_TASK PROMPT_:
Although pictures appear in the data, the answer should contain only the lines from its start through the line with "white 1x1 cone", written out exactly.

= = = = = = =

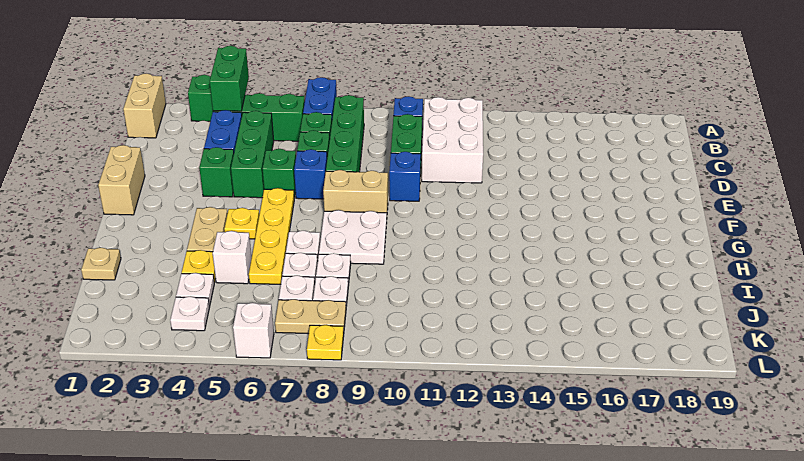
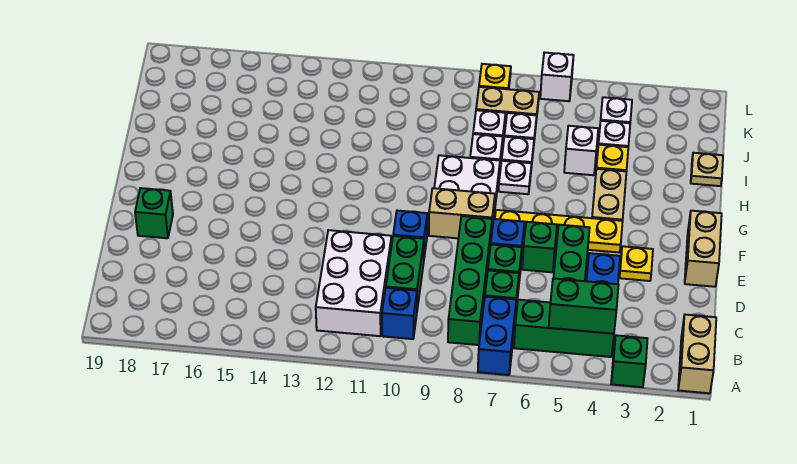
green 1x2 brick [210,46,249,111] -> green 1x2 brick turned to [549,278,618,334]
green 1x1 brick [199,147,234,197] -> green 1x1 brick moved to [135,188,173,238]
yellow 1x4 plate [249,188,294,284] -> yellow 1x4 plate turned to [495,210,623,253]
yellow 1x1 plate [224,208,259,239] -> yellow 1x1 plate moved to [620,246,653,281]

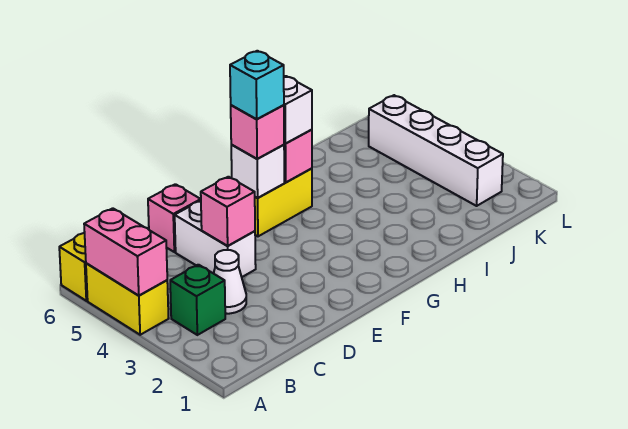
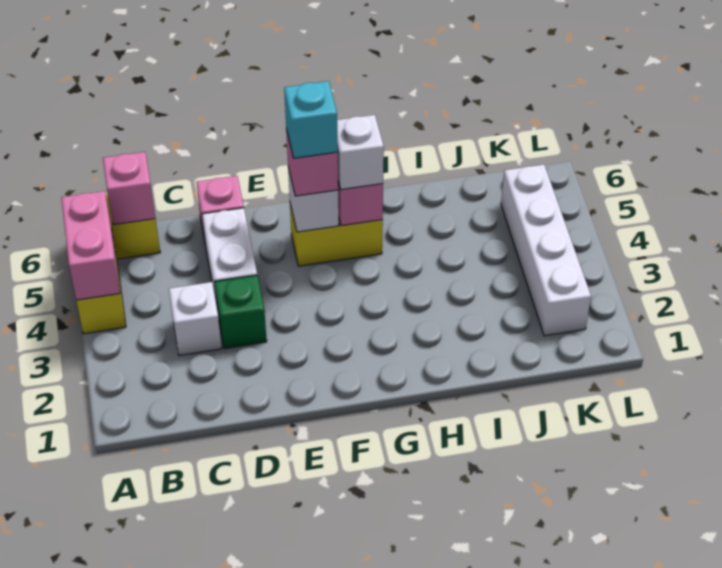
green 1x1 brick [170,265,225,335] -> green 1x1 brick moved to [214,275,267,349]
white 1x1 cone [214,250,246,314] -> white 1x1 brick [169,282,222,355]
pink 1x1 brick [201,177,255,246] -> pink 1x1 brick moved to [103,152,155,225]

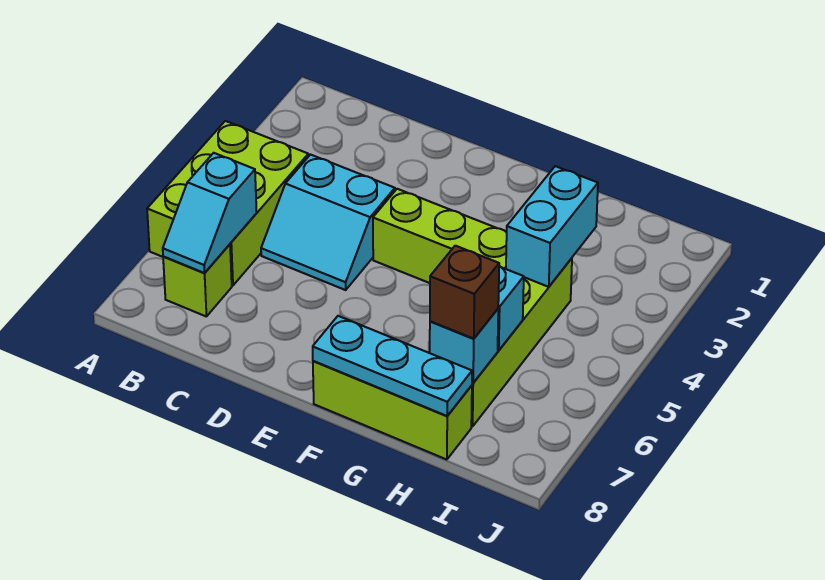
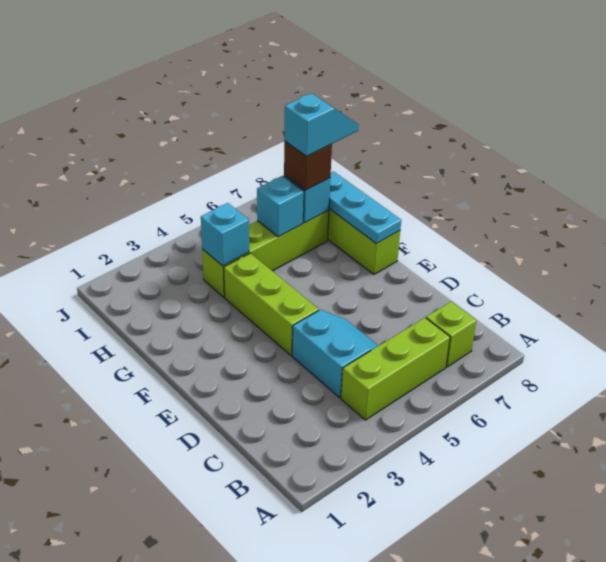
lime 2x3 brick [147,121,308,286] -> lime 1x3 brick [341,318,450,420]
cyan 1x2 slope [163,153,257,273] -> cyan 1x2 slope moved to [284,93,359,156]
cyan 1x2 brick [506,166,598,287] -> cyan 1x1 brick [201,203,249,266]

= = = = = = =

_SOLUTION_:
green 1x2 brick [210,46,249,111] -> green 1x2 brick turned to [549,278,618,334]
green 1x1 brick [199,147,234,197] -> green 1x1 brick moved to [135,188,173,238]
yellow 1x4 plate [249,188,294,284] -> yellow 1x4 plate turned to [495,210,623,253]
yellow 1x1 plate [224,208,259,239] -> yellow 1x1 plate moved to [620,246,653,281]

green 1x1 brick [170,265,225,335] -> green 1x1 brick moved to [214,275,267,349]
white 1x1 cone [214,250,246,314] -> white 1x1 brick [169,282,222,355]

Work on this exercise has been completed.